SUPPLIED RECORDS START

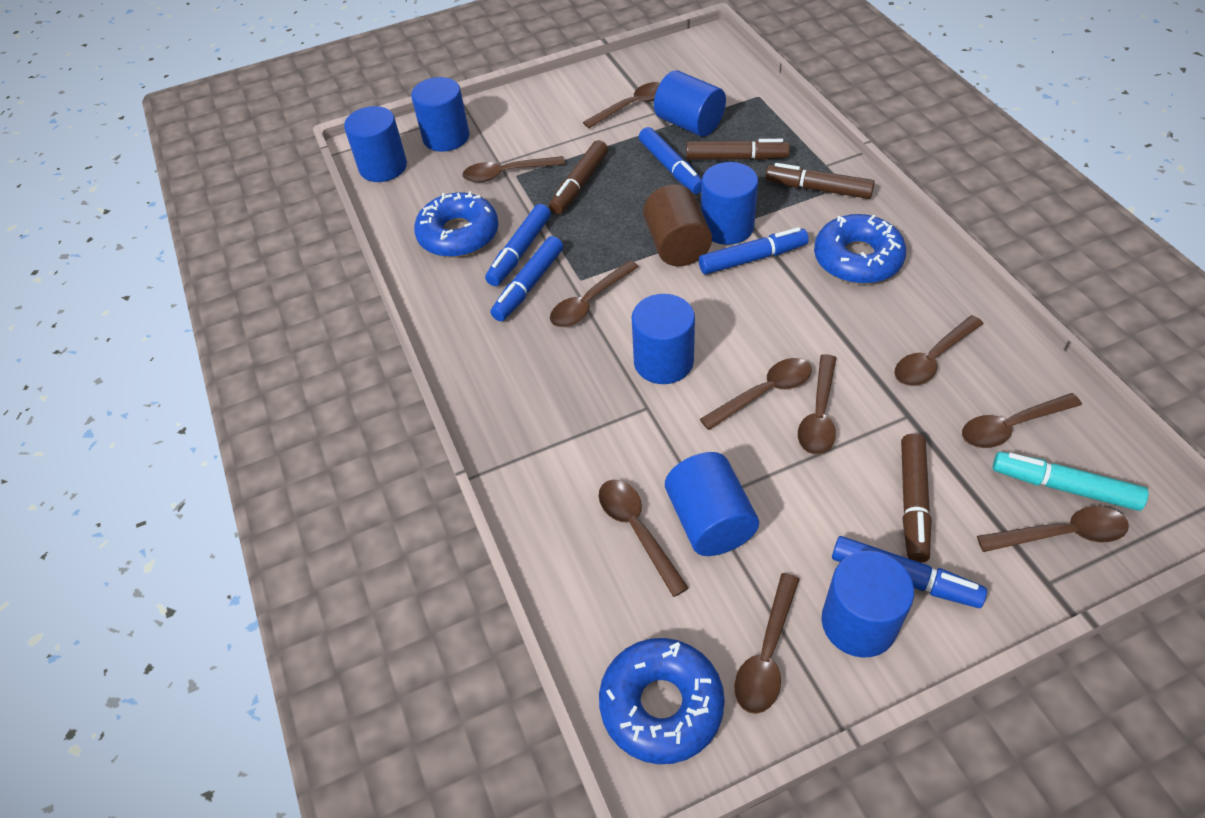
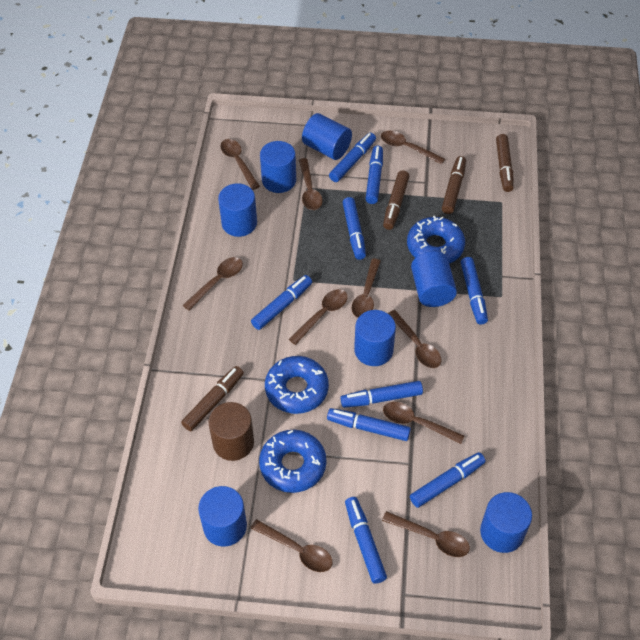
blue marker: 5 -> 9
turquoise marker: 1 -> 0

SUPPLIED RECORDS END
SUPPLIED RECORDS START

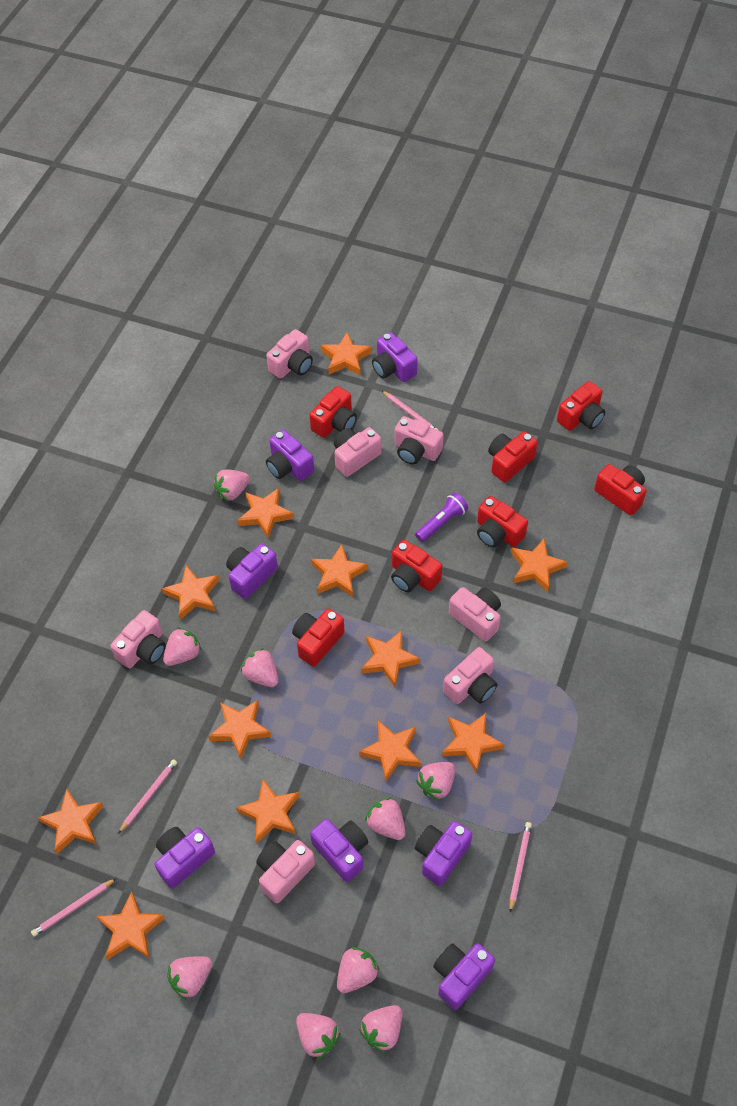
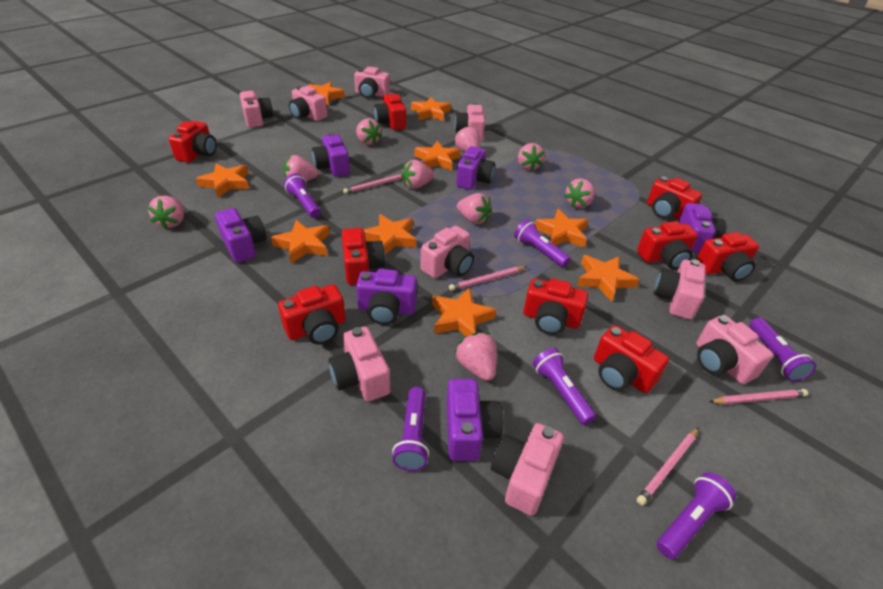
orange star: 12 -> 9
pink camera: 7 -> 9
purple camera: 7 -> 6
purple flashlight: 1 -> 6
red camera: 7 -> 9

SUPPLIED RECORDS END

▸ **PROBLEM TO SOLVE**: Above are the records. Copy the lines beginning at the one that has "purple camera: 7 -> 6" and ending with the one that has "red camera: 7 -> 9", unchanged.

▸ **RESULT OF THE EXERCISE**:
purple camera: 7 -> 6
purple flashlight: 1 -> 6
red camera: 7 -> 9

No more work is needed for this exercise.